__Task to complete__.
Which lines of the entries below hold the word "orange"? Report each of them.

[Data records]
[Start of section]
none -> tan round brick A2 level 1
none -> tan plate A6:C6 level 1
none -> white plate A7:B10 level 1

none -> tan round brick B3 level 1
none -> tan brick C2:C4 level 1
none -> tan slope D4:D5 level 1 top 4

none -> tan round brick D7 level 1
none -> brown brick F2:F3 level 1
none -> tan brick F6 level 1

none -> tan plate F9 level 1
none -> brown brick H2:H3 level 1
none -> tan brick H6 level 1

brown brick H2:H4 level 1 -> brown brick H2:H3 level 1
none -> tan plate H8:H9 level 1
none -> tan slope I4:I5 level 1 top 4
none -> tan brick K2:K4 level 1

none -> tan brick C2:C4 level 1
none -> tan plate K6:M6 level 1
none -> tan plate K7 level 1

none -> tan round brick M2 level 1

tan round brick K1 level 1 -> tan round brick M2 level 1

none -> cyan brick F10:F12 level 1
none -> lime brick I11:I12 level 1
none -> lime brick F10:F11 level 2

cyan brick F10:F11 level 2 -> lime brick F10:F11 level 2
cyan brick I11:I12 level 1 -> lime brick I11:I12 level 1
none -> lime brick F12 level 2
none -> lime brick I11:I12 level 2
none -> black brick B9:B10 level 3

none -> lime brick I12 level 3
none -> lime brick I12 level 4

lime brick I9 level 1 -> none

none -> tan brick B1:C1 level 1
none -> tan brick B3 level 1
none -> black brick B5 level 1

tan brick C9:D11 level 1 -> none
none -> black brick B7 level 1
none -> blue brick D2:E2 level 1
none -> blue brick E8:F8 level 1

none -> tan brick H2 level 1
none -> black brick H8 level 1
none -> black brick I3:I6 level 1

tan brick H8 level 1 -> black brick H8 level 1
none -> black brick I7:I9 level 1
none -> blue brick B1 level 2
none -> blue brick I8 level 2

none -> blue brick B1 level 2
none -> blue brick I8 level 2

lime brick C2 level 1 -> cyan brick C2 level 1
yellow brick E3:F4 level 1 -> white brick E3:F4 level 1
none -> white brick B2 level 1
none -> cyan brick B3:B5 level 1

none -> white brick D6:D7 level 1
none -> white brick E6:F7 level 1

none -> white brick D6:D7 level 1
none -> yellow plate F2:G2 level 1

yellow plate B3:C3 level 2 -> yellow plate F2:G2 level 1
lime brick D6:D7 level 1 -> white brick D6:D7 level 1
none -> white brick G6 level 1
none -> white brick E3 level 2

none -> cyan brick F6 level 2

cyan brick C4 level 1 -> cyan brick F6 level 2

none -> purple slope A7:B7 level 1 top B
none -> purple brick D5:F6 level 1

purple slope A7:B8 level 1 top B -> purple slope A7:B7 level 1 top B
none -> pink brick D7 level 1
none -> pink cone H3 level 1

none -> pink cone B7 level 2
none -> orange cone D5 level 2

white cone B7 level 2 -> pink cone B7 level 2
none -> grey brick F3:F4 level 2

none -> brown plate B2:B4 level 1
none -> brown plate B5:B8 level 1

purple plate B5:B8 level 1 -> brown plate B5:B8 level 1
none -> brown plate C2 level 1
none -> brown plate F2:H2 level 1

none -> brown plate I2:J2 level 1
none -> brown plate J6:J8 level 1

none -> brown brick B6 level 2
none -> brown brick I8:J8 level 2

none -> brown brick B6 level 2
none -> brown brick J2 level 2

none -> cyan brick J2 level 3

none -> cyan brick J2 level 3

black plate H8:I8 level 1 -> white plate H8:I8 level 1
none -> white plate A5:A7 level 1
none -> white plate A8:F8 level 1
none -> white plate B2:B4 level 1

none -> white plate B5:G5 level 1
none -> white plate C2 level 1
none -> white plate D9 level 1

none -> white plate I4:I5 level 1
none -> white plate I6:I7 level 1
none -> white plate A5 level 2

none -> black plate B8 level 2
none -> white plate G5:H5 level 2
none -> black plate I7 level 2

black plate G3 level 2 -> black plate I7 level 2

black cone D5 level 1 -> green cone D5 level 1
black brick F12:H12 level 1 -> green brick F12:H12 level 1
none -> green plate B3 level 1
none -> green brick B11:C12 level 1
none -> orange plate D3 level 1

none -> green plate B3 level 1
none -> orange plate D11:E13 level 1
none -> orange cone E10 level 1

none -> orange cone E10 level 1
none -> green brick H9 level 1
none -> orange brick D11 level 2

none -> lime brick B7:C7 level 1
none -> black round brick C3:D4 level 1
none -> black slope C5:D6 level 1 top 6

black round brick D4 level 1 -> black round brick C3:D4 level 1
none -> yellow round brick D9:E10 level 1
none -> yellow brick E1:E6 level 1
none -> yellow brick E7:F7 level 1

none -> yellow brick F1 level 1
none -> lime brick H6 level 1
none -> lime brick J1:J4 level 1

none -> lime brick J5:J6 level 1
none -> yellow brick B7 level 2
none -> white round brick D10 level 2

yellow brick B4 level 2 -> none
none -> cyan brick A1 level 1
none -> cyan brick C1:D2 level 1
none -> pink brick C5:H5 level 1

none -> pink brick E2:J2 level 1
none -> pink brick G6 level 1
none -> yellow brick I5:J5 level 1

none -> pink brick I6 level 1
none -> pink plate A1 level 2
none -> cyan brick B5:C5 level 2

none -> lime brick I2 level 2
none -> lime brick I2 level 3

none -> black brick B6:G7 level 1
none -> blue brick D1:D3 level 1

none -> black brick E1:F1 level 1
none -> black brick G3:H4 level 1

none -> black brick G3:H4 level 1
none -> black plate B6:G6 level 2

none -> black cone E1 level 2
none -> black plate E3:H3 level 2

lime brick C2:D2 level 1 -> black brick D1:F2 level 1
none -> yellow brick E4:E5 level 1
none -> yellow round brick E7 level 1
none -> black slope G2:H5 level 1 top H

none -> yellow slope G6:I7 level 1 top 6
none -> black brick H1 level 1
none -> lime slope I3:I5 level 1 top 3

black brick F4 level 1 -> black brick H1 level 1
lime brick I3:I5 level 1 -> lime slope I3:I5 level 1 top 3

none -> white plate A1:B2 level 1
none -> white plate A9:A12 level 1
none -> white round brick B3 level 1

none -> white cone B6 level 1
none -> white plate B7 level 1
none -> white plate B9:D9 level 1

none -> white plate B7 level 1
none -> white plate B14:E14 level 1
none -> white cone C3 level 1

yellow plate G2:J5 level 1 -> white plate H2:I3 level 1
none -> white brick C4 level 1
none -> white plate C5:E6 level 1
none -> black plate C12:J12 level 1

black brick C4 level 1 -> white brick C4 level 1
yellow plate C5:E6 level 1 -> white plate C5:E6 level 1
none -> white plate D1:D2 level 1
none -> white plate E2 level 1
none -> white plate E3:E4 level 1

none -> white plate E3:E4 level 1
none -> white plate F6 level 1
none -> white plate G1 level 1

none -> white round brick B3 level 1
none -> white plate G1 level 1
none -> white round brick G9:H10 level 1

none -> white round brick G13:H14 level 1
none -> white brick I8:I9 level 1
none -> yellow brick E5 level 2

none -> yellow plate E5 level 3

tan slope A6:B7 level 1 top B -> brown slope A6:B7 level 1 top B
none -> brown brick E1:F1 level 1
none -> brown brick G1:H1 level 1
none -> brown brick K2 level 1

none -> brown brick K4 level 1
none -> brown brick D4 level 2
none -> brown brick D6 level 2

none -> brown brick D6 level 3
[End of section]
__Exercise response__.
none -> orange cone D5 level 2
none -> orange plate D3 level 1
none -> orange plate D11:E13 level 1
none -> orange cone E10 level 1
none -> orange cone E10 level 1
none -> orange brick D11 level 2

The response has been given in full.